* Start Material provided *

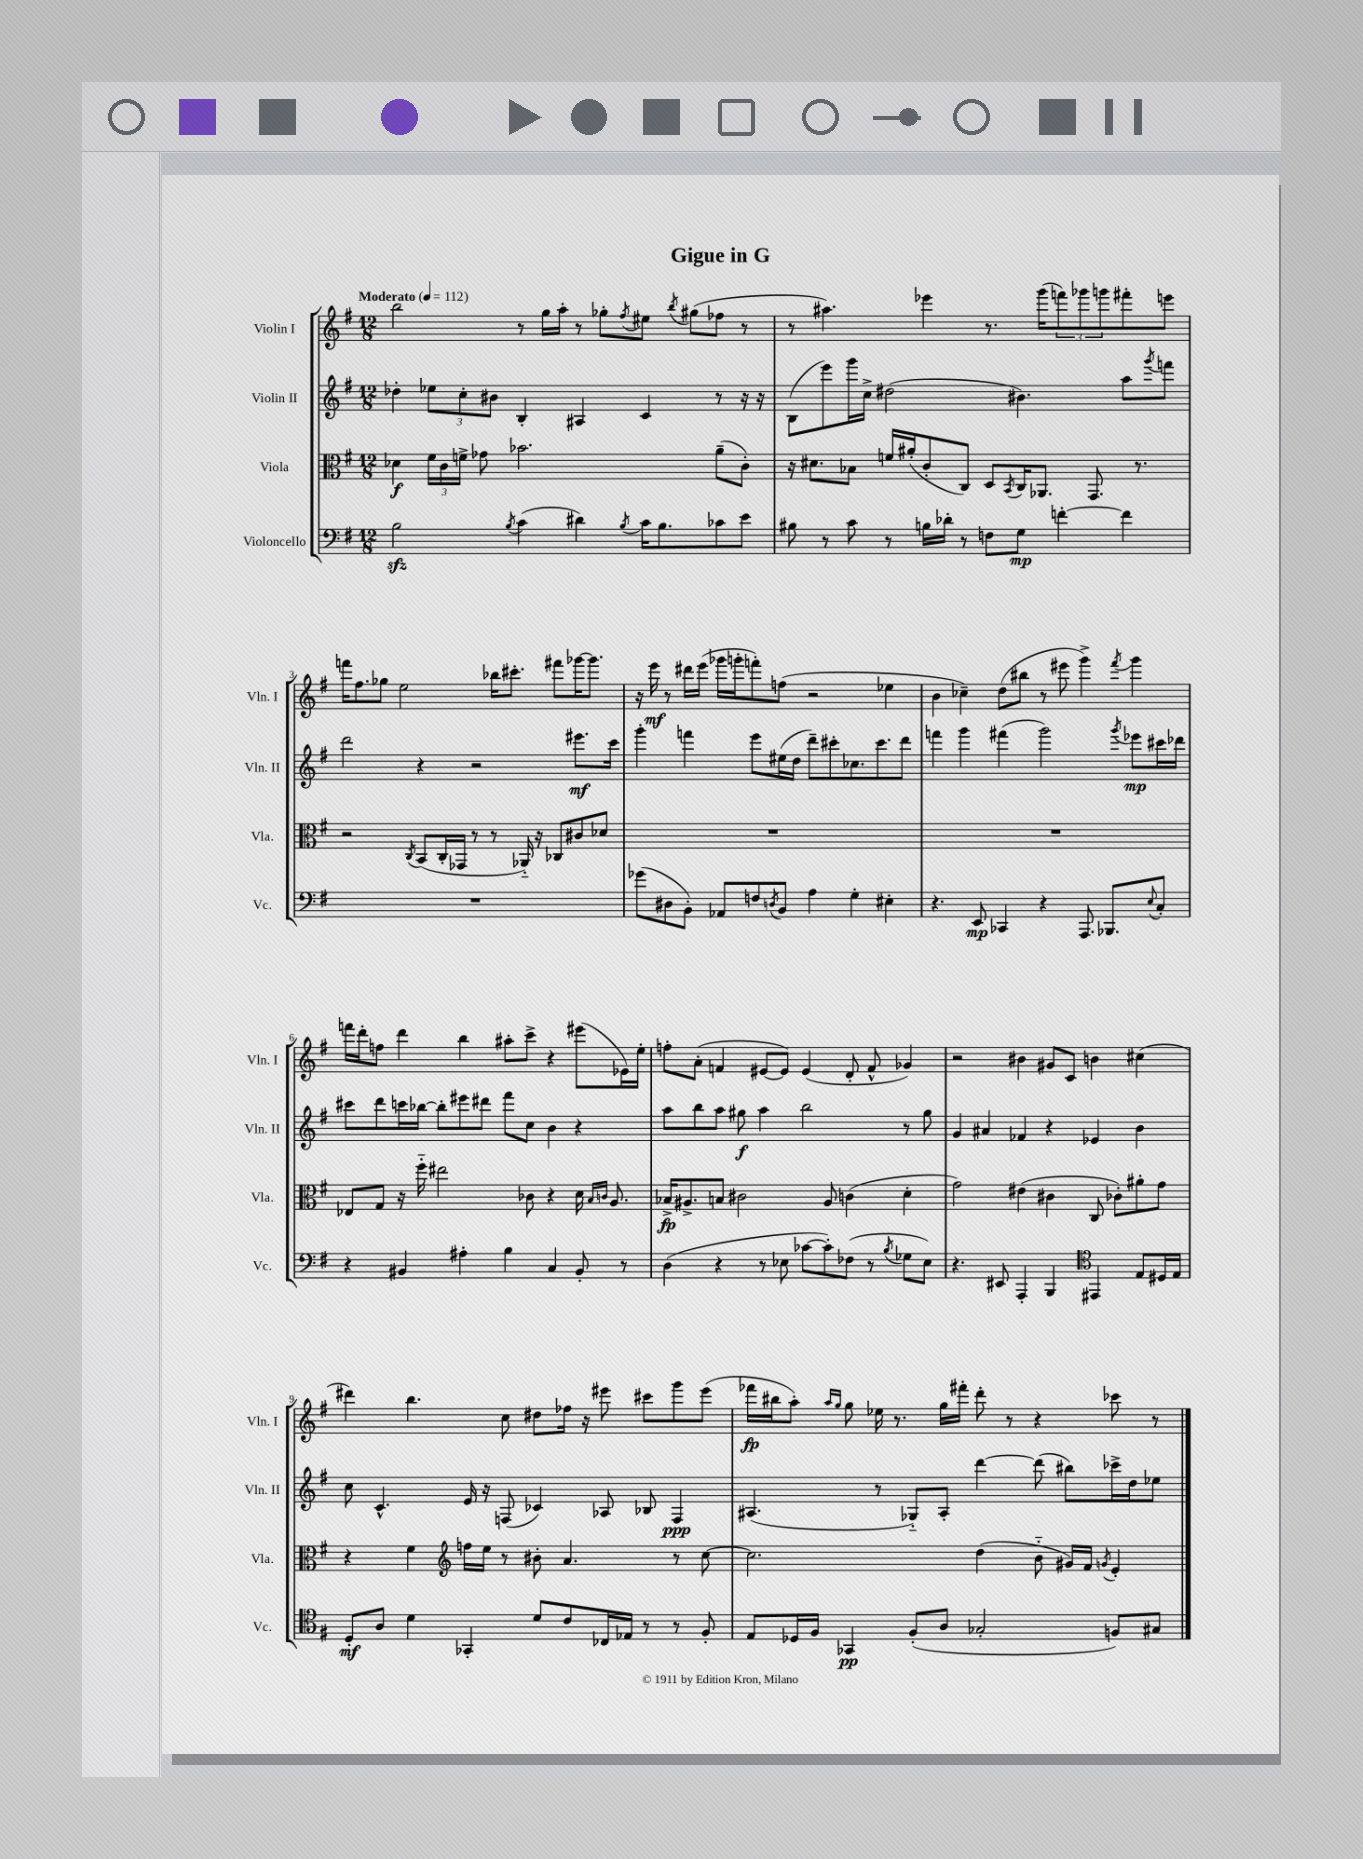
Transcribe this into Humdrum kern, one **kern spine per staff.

**kern	**kern	**kern	**kern
*staff4	*staff3	*staff2	*staff1
*clefF4	*clefC3	*clefG2	*clefG2
*k[f#]	*k[f#]	*k[f#]	*k[f#]
*M12/8	*M12/8	*M12/8	*M12/8
*MM112	*MM112	*MM112	*MM112
2B	4d-	4dd-'	2bb
.	24f#	12ee-	.
.	24c	.	.
.	24f^	12cc'	.
.	8g-	.	.
.	.	12b#	.
8qB	.	.	.
(4c	2.b-	4B'	8r
.	.	.	16gg
.	.	.	16aa'
4d#)	.	4A#	8r
.	.	.	8gg-'
8qB	.	.	8qff#
16c	.	4c	8ee#
8.B	.	.	.
.	.	.	8qbb
.	.	.	(8gg#
8c-	(8a~	8r	8ff-
8e	8c')	16r	8r
.	.	16r	.
=	=	=	=
8B#	16r	(8B	8r
.	8.d#	.	.
8r	.	8eee)	4.aa#)
8c	8B-	16ggg	.
.	.	16cc^	.
8r	16f	(2dd#	.
.	(16a#'	.	.
16B	8c'	.	4eee-
16d-'	.	.	.
8r	8C)	.	.
8F	8D	.	8.r
.	8qBB	.	.
8G	16C	4.b#)	.
.	8.AA-	.	(16ggg
[4f'	.	.	12fff)
.	.	.	12ggg-
.	8.GG	.	.
.	.	.	12ggg
4f]	.	8aa	8fff#'
.	8.r	.	.
.	.	8qggg	.
.	.	8fff	8eee
=	=	=	=
1.r	2r	2ddd	16fff
.	.	.	8.ff#
.	.	.	8gg-
.	.	.	2ee
.	8qC	.	.
.	(8BB	4r	.
.	16C'	.	.
.	16GG-	.	.
.	8r	2r	.
.	8r	.	16bb-
.	.	.	8.ccc#'
.	16AA-'~)	.	.
.	16r	.	.
.	8C-	.	8fff#
.	8c#	8.eee#	[16ggg-
.	.	.	8.ggg-]
.	8d-	.	.
.	.	16ccc	.
=	=	=	=
(8g-	1.r	4ggg'	16r
.	.	.	16eee
8D#	.	.	8r
8BB')	.	4fff	16ddd#
.	.	.	(16eee
8AA-	.	.	16ggg-
.	.	.	16ggg'
8F	.	8eee	8fff')
8qD	.	.	.
8BB	.	(16ee#	(8ff
.	.	16dd	.
4A	.	8ddd~)	2r
.	.	8ccc#'	.
4G'	.	8.cc-	.
.	.	8.ccc#	.
4E#'	.	.	4ee-
.	.	8ddd	.
=	=	=	=
4.r	1.r	4fff	4b
.	.	4ggg	4cc-~)
8EE	.	.	.
4CC-	.	(4fff#	(8dd
.	.	.	8bb#
4r	.	2ggg)	8r
.	.	.	8eee#
8.AAA	.	.	4ggg^)
8.BBB-	.	.	.
.	.	8qggg	8qfff#
.	.	8eee-	4ggg
8qqE	.	.	.
8C'	.	16ccc#	.
.	.	16ddd-	.
=	=	=	=
4r	8E-	8ccc#	16fff
.	.	.	16ddd'
.	8G	8ddd	8ff
4BB#	16r	16ccc	4ddd
.	16ff#'~	[16bb-	.
.	2ee#	8bb-']	.
4A#'	.	8eee#	4bb
.	.	8ddd#	.
4B	.	8fff#	8aa#'
.	8c-	8cc	8ccc^
4C	4r	4b	4r
8BB#'	16d	4r	(8eee#
.	16qqB	.	.
.	16qqc	.	.
.	8.A	.	.
8r	.	.	16e-)
.	.	.	16ee'
=	=	=	=
(4D	16B-^	8aa	8ff'
.	8.A#^	.	.
.	.	8bb	(8a'
4r	8B	8aa	4f
.	2c#	8gg#	.
8r	.	4aa	[8e#
8E-	.	.	8e#])
[8c-	.	2bb	(4e#
8c-'])	8A#	.	.
(8F-	(4c	.	8d'
8r	.	.	8f^^
8qB	.	.	.
8G-	4d'	8r	4g-)
8E-)	.	8gg#	.
=	=	=	=
4.r	2g)	4g	2r
.	.	4a#	.
8EE#	.	.	.
4AAA'	(4e#	4f-	4b#
4BBB	4c#	4r	8g#
.	.	.	8c
*clefC4	*	*	*
4EE#	8C	4e-	4b
.	8c-')	.	.
8E	8a#'	4b	(4cc#
16D#	8g	.	.
16E	.	.	.
=	=	=	=
8D'	4r	8cc	4ddd#)
8A	.	4.c^^	.
4d	4f#	.	4.bb
*	*clefG2	*	*
4GG-'	16ff	16e	.
.	16ee	16r	.
.	8r	(8F	8cc
8d	8b#'	4c-)	8dd#
8c	4.a	.	16ff-
.	.	.	16r
16C-	.	8A-	8eee#
16E-	.	.	.
8r	.	8B-	8ccc#
8r	8r	4F	8ggg
8F#'	[8cc	.	(8eee#
=	=	=	=
8E	2.cc]	(4.A#	16fff-
.	.	.	16bb#
16D-	.	.	8aa')
16F#	.	.	.
.	.	.	16qqaa
.	.	.	16qqgg
4GG-	.	.	8gg
.	.	8r	16ee-
.	.	.	8.r
(8F#'	.	8G-'~)	.
8A	.	8A#'	16gg
.	.	.	16fff#'
2G-'	(4dd	[4ddd	8ddd'
.	.	.	8r
.	8b'~	(8ddd]	4r
.	16g#)	8bb#)	.
.	16f#	.	.
.	8qg	.	.
8F)	4e'	16ccc-^	8ccc-
.	.	16dd	.
8G#	.	8ee-	8r
==	==	==	==
*-	*-	*-	*-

* End Material provided *

• Work to do
Locate each line in the items above that contains the string "kern" and copy those lines out in full.

• Answer to the task
Transcribe this into Humdrum kern, one **kern spine per staff.
**kern	**kern	**kern	**kern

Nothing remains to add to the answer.